How to complete this task: Below are lines of data, and only some are wanted. Please repeat exactly those from the line that has "camera: 10 degrees left, 15 degrees up" through the line that has "(501, 659) = (317, 400): green".
======== Dataset extract
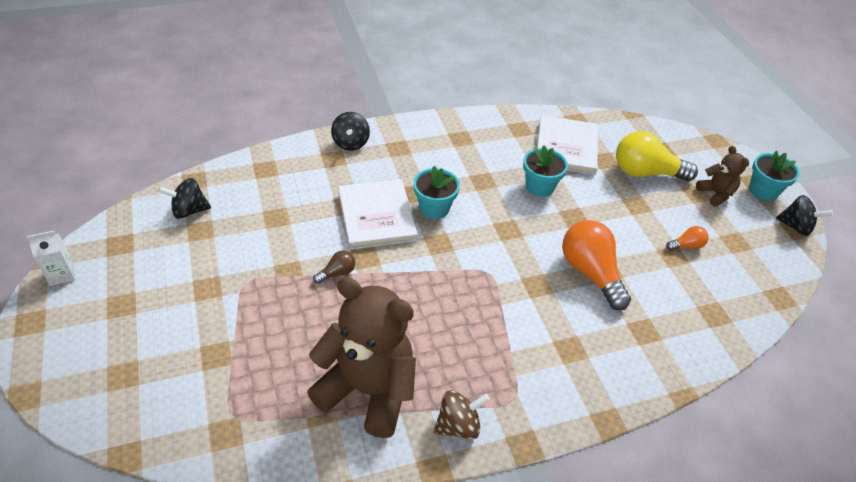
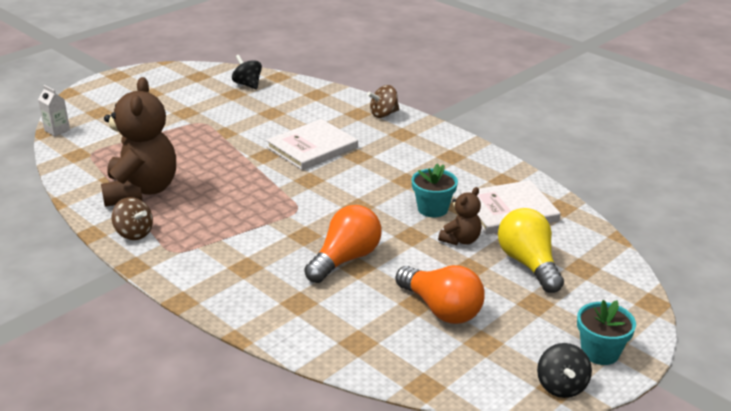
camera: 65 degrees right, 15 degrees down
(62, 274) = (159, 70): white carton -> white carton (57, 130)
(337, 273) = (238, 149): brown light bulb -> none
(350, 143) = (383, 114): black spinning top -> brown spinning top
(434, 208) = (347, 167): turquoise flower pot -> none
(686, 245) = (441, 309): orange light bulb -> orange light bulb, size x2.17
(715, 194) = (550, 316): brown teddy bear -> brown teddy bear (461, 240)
================
======== Dataset extract
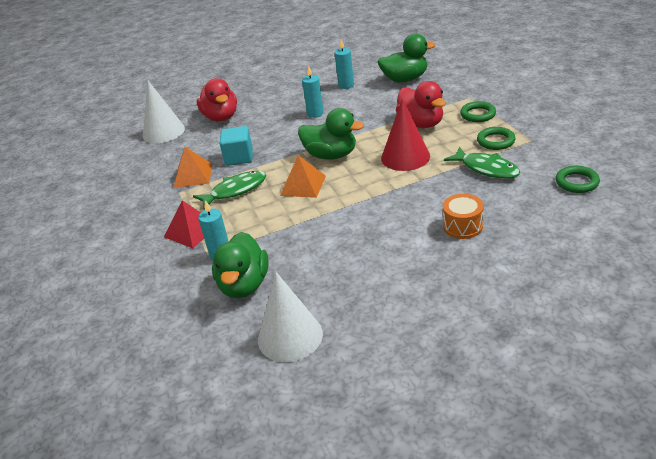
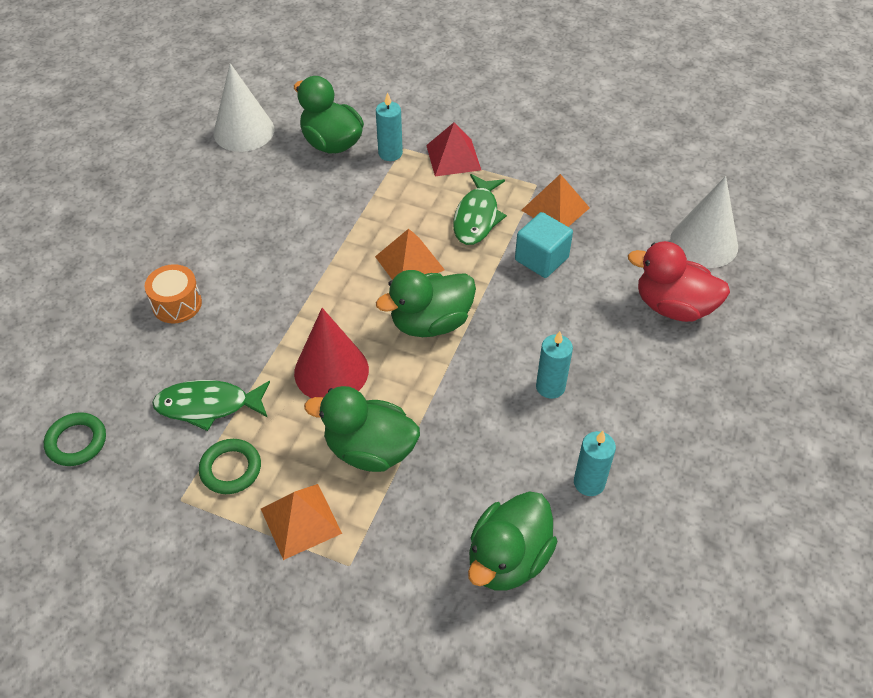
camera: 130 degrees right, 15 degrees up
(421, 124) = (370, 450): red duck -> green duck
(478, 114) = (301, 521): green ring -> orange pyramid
================
======== Dataset extract
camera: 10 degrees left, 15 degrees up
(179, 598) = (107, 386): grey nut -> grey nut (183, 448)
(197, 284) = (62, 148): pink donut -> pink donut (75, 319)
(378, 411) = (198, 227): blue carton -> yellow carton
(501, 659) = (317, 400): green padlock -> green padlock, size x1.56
================
Expected output:
camera: 10 degrees left, 15 degrees up
(179, 598) = (107, 386): grey nut -> grey nut (183, 448)
(197, 284) = (62, 148): pink donut -> pink donut (75, 319)
(378, 411) = (198, 227): blue carton -> yellow carton
(501, 659) = (317, 400): green padlock -> green padlock, size x1.56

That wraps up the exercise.